What to do
Find every line in the listing below that contains the word "semicircle", and copy each one in full.

Dataset records
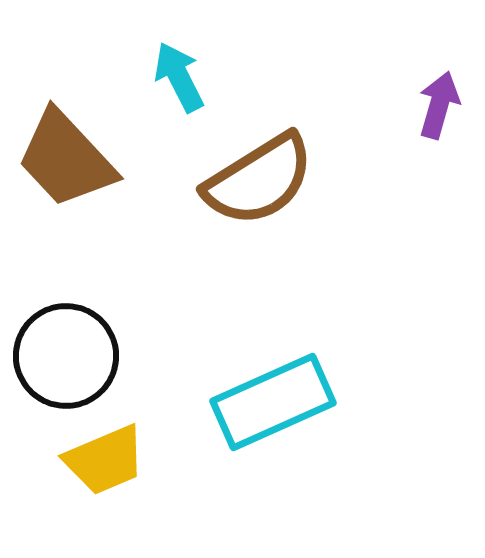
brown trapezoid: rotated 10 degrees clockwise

...

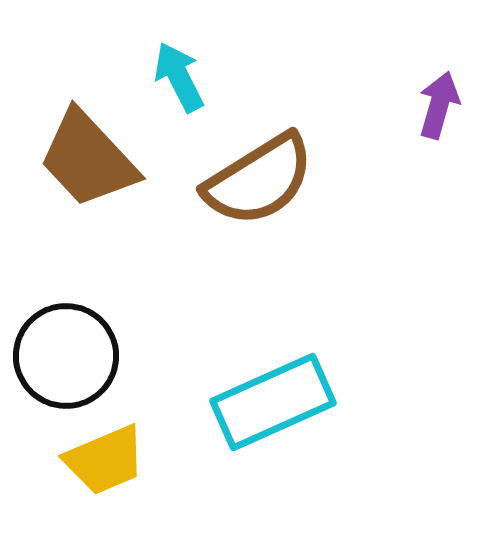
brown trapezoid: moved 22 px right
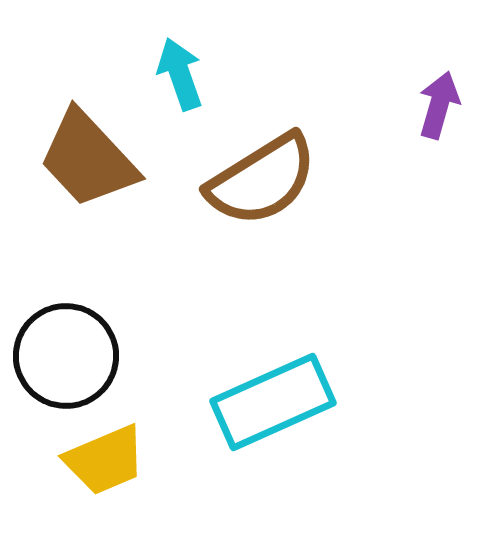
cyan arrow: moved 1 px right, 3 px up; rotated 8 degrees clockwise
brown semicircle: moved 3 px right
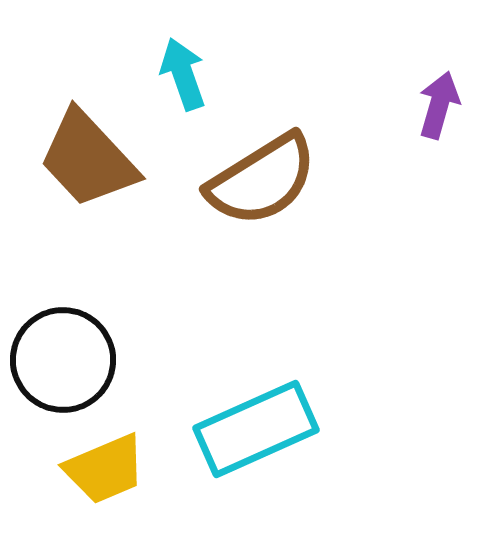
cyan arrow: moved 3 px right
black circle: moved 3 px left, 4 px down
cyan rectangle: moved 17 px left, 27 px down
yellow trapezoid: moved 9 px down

==

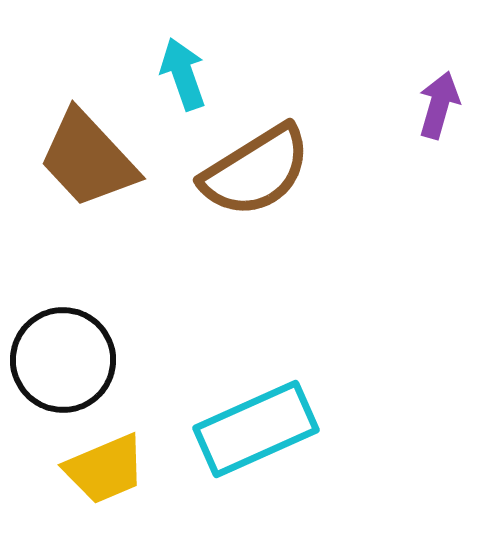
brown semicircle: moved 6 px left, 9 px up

Result
brown semicircle: moved 3 px right
brown semicircle: moved 6 px left, 9 px up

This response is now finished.